→ **Task requirements**: Below are entries. Reproduce exactly the lines between the line holding "moved | snow-white_layer_cake" and the line holding "bright_yellow_pear_fruit | <424", inclusive, and only those.

Stored data
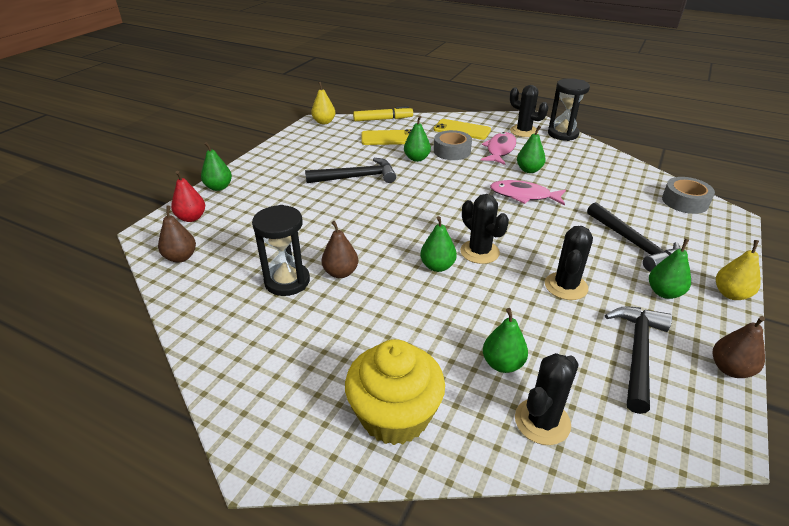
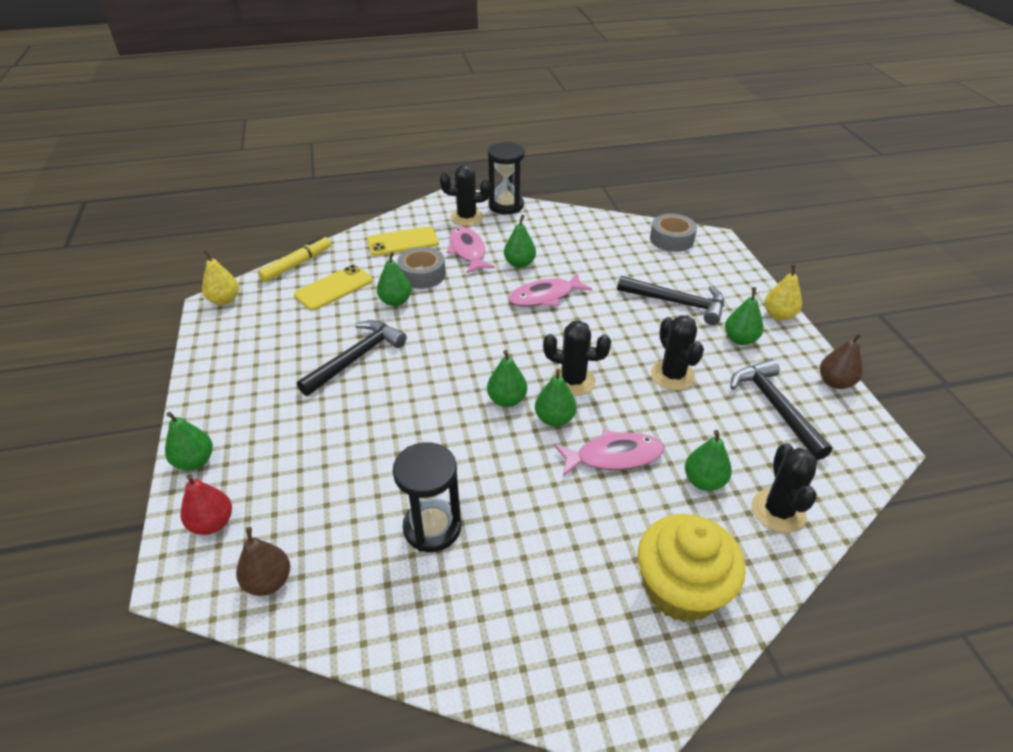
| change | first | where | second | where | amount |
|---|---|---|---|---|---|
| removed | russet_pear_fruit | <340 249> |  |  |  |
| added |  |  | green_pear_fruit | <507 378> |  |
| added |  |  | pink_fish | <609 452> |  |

...

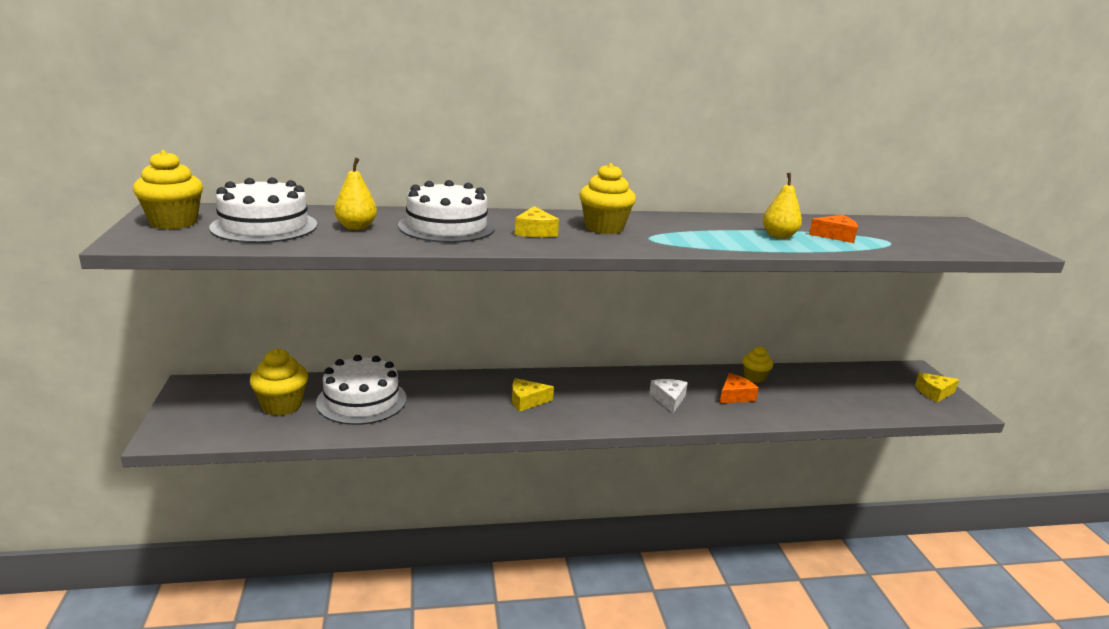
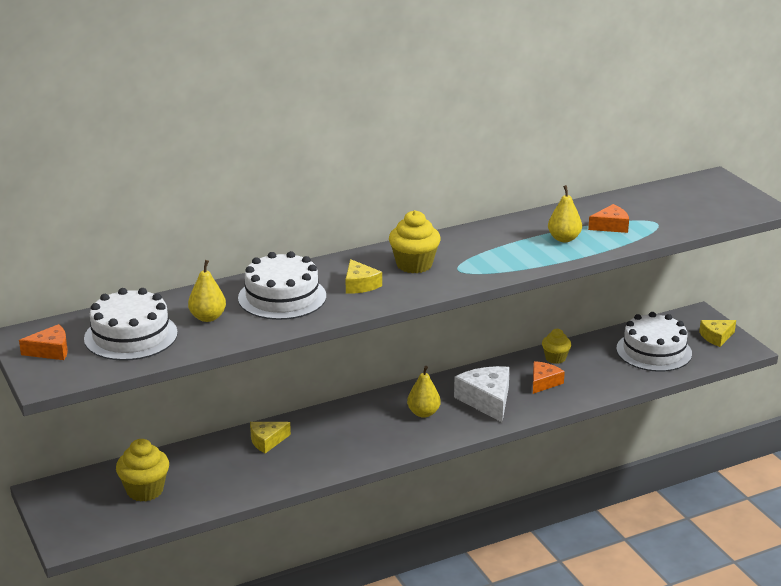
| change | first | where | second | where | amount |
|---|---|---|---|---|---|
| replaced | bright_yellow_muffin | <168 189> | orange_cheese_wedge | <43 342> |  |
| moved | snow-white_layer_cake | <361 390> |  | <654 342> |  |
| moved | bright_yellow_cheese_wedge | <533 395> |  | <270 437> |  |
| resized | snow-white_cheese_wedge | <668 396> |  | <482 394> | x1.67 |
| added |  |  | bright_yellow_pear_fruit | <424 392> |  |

---

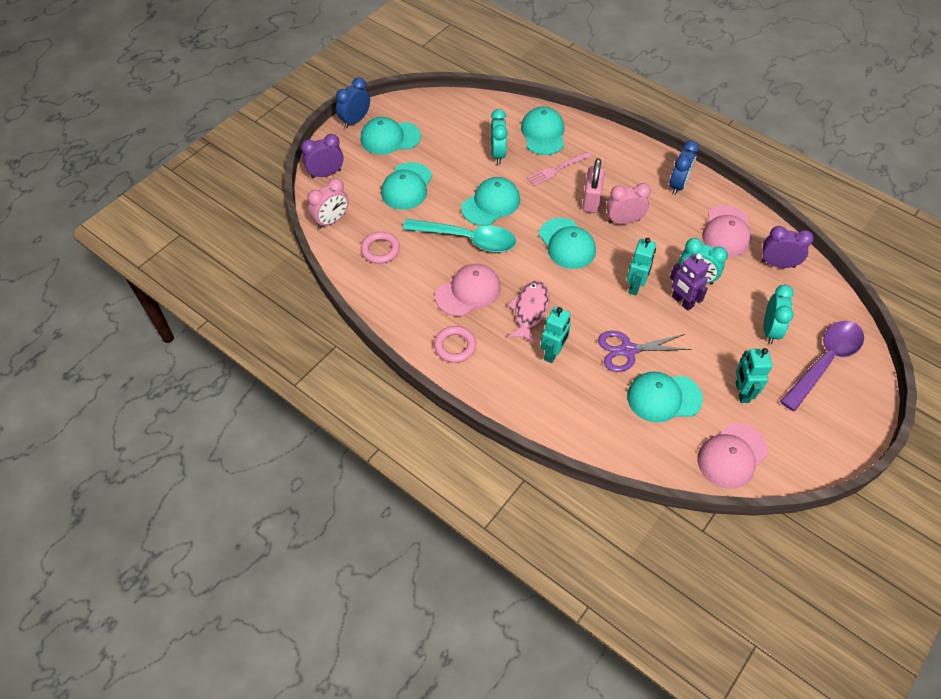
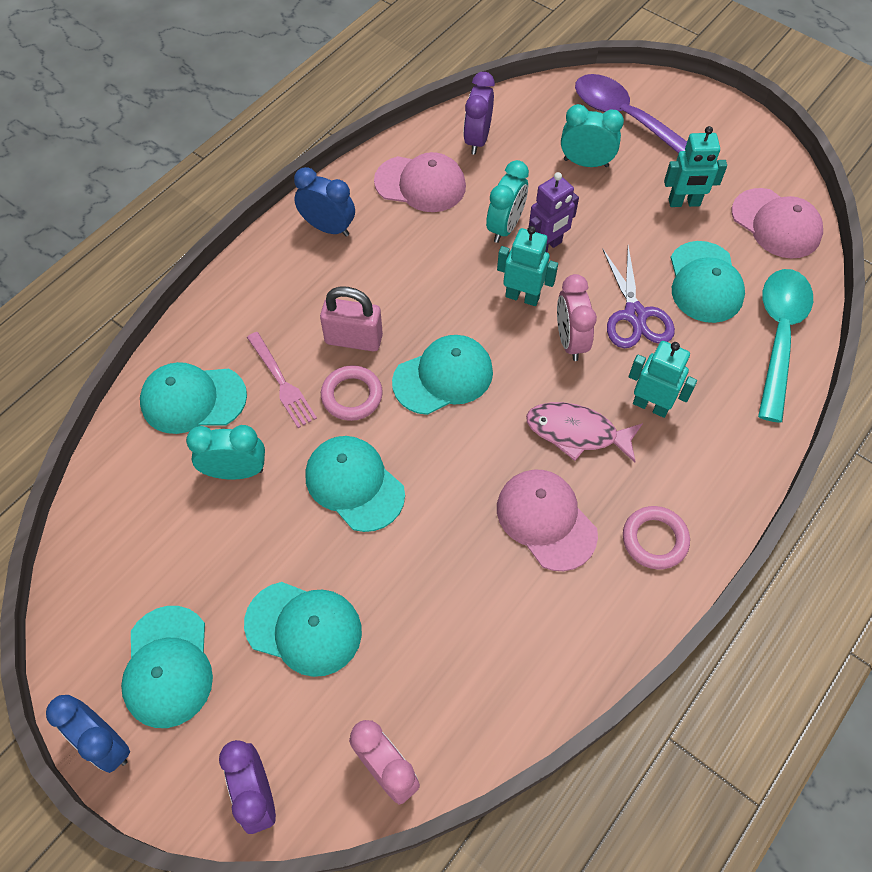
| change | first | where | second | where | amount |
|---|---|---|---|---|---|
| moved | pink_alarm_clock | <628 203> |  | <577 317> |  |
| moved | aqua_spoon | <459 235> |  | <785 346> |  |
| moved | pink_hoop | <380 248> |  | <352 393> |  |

→ **Result of the exercise**:
| moved | snow-white_layer_cake | <361 390> |  | <654 342> |  |
| moved | bright_yellow_cheese_wedge | <533 395> |  | <270 437> |  |
| resized | snow-white_cheese_wedge | <668 396> |  | <482 394> | x1.67 |
| added |  |  | bright_yellow_pear_fruit | <424 392> |  |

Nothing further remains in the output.